→ To do:
Set down, exactly as written, every line from the one containing "grey brick G2:I2" through the end of the listing.

→ Information given:
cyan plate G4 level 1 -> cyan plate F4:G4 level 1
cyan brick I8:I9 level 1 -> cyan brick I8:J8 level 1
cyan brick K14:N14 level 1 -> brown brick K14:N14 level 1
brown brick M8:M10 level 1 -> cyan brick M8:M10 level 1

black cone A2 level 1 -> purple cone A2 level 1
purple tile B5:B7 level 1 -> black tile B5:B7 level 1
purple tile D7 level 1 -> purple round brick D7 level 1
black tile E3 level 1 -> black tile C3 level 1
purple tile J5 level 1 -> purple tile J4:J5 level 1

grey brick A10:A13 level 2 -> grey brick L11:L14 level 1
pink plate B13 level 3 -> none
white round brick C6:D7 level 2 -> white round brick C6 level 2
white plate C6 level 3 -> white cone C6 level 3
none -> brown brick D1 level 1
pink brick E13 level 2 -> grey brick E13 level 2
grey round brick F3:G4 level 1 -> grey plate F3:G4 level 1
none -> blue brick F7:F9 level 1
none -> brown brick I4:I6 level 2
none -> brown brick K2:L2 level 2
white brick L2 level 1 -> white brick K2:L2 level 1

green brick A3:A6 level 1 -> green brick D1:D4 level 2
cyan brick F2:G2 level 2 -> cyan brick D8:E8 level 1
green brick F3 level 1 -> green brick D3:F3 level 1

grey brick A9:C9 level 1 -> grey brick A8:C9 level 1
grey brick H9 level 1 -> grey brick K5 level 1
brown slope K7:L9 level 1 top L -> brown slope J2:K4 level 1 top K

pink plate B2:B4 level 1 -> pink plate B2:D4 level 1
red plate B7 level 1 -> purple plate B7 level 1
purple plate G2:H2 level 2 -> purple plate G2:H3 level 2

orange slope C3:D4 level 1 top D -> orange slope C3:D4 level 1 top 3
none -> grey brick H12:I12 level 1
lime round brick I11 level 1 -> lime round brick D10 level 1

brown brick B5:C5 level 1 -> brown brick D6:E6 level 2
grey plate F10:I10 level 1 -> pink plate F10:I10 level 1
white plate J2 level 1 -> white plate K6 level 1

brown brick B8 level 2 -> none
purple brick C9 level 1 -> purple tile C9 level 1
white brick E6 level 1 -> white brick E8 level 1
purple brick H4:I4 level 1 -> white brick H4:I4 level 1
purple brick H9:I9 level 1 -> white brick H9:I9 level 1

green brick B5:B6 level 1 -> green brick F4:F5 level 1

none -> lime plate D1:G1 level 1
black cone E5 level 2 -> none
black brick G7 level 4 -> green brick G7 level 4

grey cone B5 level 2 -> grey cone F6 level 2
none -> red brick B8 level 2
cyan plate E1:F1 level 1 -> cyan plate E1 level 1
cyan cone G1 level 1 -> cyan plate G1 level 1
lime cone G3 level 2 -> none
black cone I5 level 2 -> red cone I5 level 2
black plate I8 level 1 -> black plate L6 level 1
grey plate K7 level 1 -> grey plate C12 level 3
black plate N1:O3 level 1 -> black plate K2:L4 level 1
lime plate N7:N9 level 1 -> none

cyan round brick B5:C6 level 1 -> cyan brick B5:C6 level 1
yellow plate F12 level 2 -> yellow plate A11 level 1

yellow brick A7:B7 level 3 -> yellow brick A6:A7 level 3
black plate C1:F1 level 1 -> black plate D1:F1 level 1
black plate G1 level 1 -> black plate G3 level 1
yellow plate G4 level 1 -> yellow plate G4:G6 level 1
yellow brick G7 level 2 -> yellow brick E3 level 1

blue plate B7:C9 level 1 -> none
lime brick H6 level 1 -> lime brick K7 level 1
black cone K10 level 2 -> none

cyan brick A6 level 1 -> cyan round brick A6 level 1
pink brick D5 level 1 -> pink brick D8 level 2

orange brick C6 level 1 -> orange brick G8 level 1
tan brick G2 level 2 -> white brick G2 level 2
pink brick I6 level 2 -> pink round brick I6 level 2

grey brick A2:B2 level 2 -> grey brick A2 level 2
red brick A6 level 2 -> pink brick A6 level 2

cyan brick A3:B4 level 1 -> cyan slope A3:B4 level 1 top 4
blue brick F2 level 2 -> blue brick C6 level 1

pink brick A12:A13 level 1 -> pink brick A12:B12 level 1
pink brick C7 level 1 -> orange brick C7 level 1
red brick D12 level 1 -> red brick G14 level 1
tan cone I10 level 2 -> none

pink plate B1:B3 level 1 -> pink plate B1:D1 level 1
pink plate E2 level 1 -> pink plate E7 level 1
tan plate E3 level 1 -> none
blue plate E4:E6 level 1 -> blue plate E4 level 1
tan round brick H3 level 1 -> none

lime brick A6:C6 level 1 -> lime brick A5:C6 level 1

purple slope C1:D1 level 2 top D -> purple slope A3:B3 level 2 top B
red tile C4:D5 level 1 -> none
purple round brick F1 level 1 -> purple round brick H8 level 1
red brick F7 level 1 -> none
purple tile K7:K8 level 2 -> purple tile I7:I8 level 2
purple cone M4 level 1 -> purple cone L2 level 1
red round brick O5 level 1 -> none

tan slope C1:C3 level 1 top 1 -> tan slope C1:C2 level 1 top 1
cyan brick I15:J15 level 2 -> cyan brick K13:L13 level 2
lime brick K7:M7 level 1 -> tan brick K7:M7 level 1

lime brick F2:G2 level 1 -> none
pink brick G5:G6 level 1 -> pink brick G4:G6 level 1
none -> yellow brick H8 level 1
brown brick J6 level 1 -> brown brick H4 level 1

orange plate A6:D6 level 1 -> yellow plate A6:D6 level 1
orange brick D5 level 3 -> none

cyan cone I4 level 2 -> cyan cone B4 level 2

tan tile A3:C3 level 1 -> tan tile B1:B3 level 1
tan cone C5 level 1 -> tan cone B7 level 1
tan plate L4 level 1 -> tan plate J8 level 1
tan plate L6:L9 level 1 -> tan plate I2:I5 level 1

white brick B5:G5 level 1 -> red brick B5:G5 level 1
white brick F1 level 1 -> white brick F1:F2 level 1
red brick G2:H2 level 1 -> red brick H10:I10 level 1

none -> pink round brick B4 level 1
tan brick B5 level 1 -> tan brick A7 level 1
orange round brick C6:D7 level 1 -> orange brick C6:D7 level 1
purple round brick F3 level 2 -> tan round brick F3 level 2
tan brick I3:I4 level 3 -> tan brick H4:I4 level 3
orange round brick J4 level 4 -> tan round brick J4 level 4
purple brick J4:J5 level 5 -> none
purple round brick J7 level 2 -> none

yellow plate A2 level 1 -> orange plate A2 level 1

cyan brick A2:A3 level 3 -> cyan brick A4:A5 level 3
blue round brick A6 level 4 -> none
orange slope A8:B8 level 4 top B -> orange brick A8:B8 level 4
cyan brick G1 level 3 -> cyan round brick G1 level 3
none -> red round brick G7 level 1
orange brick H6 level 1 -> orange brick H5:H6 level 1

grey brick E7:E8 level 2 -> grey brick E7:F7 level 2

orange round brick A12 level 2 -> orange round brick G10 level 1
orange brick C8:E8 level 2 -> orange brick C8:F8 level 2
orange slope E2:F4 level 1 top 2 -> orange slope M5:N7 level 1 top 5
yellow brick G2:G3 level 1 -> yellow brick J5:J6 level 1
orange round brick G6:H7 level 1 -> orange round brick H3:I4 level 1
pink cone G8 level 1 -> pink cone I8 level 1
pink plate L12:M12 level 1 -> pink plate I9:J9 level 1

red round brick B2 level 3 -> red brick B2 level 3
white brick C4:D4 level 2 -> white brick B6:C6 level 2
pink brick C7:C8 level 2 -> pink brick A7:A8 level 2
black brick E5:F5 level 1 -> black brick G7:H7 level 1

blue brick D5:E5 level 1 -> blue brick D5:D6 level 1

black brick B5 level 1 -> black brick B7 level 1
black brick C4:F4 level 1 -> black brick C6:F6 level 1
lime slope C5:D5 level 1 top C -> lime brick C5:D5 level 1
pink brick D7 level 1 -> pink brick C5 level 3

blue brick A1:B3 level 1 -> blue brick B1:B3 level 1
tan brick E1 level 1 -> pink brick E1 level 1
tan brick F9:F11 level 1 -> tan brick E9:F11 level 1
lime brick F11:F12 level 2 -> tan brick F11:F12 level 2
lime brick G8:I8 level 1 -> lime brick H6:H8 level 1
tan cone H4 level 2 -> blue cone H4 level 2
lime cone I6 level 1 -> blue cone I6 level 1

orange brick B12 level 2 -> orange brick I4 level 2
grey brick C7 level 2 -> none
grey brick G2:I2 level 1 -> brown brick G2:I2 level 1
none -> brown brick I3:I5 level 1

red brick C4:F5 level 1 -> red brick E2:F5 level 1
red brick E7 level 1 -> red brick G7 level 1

→ Solution to the problem:
grey brick G2:I2 level 1 -> brown brick G2:I2 level 1
none -> brown brick I3:I5 level 1

red brick C4:F5 level 1 -> red brick E2:F5 level 1
red brick E7 level 1 -> red brick G7 level 1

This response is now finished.